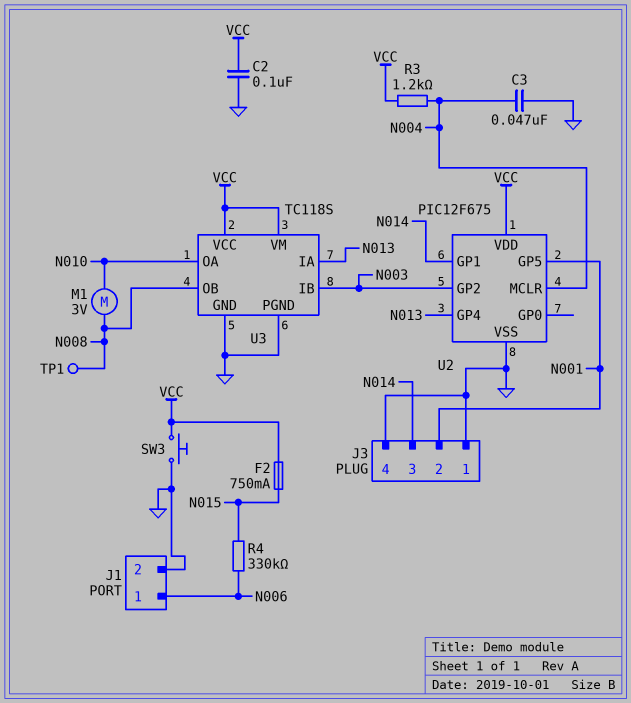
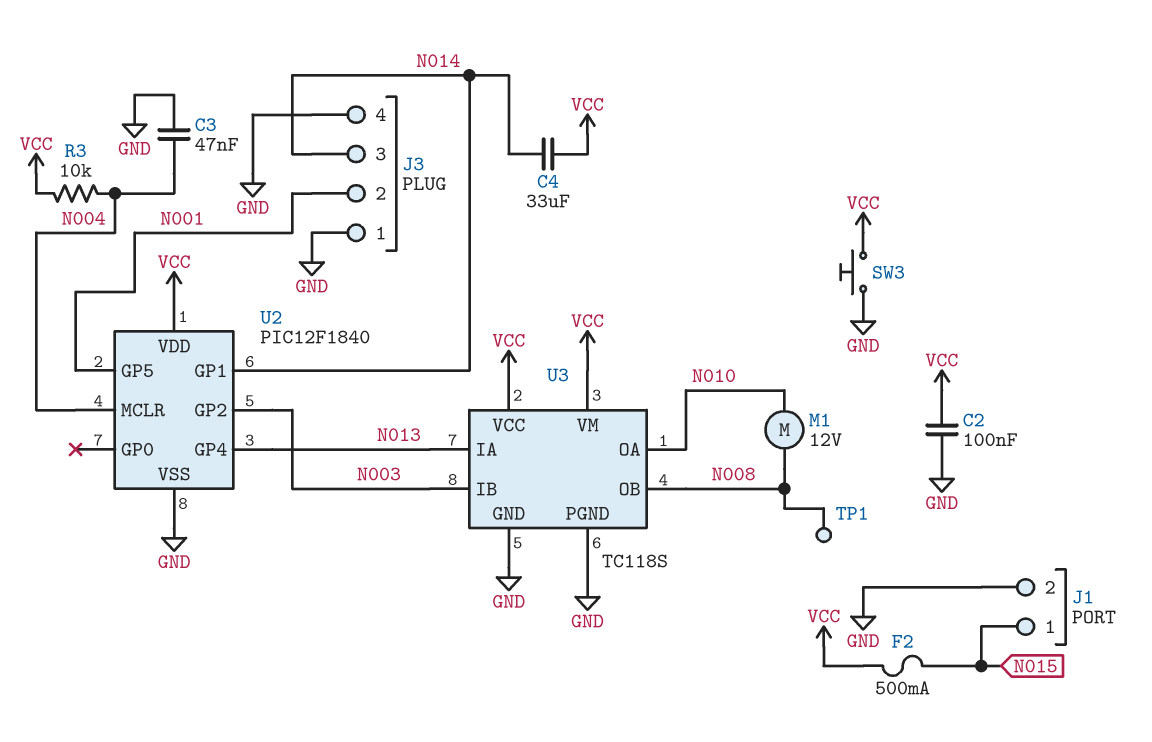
C4: none -> 33uF (N014, VCC)
F2: 750mA (N015, VCC) -> 500mA (N015, VCC)
J1 pin 1: N006 -> N015
M1: motor 3V (N008, N010) -> motor 12V (N008, N010)
R3: 1.2k (N004, VCC) -> 10k (N004, VCC)
R4: 330k (N006, N015) -> none
U2: PIC12F675 -> PIC12F1840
++++
Line by line, write out the data above exactly, without the pictures.

** RESPONSE **
C4: none -> 33uF (N014, VCC)
F2: 750mA (N015, VCC) -> 500mA (N015, VCC)
J1 pin 1: N006 -> N015
M1: motor 3V (N008, N010) -> motor 12V (N008, N010)
R3: 1.2k (N004, VCC) -> 10k (N004, VCC)
R4: 330k (N006, N015) -> none
U2: PIC12F675 -> PIC12F1840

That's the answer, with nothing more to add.